Work task |
Please set down the entries below once more, exactly.

[Change detection outputs]
************

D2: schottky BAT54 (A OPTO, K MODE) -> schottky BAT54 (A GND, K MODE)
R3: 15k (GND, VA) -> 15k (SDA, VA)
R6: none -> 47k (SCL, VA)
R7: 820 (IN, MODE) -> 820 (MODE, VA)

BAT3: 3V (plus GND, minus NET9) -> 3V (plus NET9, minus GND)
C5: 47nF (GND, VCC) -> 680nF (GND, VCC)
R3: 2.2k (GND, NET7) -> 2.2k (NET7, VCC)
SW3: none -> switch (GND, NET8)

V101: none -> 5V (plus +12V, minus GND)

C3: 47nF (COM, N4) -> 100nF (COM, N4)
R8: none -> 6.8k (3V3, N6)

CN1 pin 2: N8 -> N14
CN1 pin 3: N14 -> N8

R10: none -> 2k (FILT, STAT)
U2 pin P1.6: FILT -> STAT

************

Solution to this exercise |
D2: schottky BAT54 (A OPTO, K MODE) -> schottky BAT54 (A GND, K MODE)
R3: 15k (GND, VA) -> 15k (SDA, VA)
R6: none -> 47k (SCL, VA)
R7: 820 (IN, MODE) -> 820 (MODE, VA)

BAT3: 3V (plus GND, minus NET9) -> 3V (plus NET9, minus GND)
C5: 47nF (GND, VCC) -> 680nF (GND, VCC)
R3: 2.2k (GND, NET7) -> 2.2k (NET7, VCC)
SW3: none -> switch (GND, NET8)

V101: none -> 5V (plus +12V, minus GND)

C3: 47nF (COM, N4) -> 100nF (COM, N4)
R8: none -> 6.8k (3V3, N6)

CN1 pin 2: N8 -> N14
CN1 pin 3: N14 -> N8

R10: none -> 2k (FILT, STAT)
U2 pin P1.6: FILT -> STAT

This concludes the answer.